WHAT IS REQUIRED:
Your task is to repeat the entries exactly from their first line through the line with "fridge: (255, 196) -> (341, 359), moved", and to stop there.

EXCERPTED DATA:
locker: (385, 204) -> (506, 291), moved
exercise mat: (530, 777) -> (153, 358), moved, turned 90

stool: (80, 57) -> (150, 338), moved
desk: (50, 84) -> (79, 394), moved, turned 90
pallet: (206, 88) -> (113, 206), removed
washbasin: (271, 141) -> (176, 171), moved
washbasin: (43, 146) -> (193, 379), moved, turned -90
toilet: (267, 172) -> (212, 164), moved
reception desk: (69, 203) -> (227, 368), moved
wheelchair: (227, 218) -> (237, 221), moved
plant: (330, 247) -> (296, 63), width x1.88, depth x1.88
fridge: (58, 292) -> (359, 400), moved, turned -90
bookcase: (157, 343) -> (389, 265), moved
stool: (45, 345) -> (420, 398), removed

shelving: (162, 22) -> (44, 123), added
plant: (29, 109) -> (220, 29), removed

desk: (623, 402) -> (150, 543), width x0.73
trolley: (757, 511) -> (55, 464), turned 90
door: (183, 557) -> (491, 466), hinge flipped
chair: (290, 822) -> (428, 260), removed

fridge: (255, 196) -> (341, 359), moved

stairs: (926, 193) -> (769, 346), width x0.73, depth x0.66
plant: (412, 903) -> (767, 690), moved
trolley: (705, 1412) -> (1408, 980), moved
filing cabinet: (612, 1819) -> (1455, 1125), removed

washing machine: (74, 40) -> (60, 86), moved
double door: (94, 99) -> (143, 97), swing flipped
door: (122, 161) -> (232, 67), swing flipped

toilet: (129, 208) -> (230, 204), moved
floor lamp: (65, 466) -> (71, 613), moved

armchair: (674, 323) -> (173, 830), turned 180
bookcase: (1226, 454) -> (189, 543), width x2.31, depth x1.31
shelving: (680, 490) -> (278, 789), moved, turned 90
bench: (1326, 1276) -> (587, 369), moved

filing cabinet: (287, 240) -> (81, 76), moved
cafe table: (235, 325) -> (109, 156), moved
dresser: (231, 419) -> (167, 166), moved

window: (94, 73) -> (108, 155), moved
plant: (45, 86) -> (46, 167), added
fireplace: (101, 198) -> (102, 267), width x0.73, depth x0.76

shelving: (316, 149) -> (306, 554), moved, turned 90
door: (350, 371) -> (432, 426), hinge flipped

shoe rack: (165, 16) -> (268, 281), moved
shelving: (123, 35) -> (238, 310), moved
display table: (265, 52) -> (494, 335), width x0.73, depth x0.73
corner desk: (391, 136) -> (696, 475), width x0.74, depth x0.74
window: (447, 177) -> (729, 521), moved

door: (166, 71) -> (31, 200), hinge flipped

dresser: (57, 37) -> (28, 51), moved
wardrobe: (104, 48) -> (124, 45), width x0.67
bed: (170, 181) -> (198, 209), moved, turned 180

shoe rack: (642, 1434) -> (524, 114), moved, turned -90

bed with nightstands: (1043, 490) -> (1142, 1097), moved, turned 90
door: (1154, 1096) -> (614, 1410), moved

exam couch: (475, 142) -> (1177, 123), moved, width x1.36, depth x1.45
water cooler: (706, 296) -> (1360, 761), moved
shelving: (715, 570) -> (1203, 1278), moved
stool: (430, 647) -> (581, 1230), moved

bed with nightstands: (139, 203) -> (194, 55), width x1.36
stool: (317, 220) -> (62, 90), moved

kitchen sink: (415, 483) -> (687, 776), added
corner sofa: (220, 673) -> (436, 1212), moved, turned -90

FINISHED EXERCISE:
locker: (385, 204) -> (506, 291), moved
exercise mat: (530, 777) -> (153, 358), moved, turned 90

stool: (80, 57) -> (150, 338), moved
desk: (50, 84) -> (79, 394), moved, turned 90
pallet: (206, 88) -> (113, 206), removed
washbasin: (271, 141) -> (176, 171), moved
washbasin: (43, 146) -> (193, 379), moved, turned -90
toilet: (267, 172) -> (212, 164), moved
reception desk: (69, 203) -> (227, 368), moved
wheelchair: (227, 218) -> (237, 221), moved
plant: (330, 247) -> (296, 63), width x1.88, depth x1.88
fridge: (58, 292) -> (359, 400), moved, turned -90
bookcase: (157, 343) -> (389, 265), moved
stool: (45, 345) -> (420, 398), removed

shelving: (162, 22) -> (44, 123), added
plant: (29, 109) -> (220, 29), removed

desk: (623, 402) -> (150, 543), width x0.73
trolley: (757, 511) -> (55, 464), turned 90
door: (183, 557) -> (491, 466), hinge flipped
chair: (290, 822) -> (428, 260), removed

fridge: (255, 196) -> (341, 359), moved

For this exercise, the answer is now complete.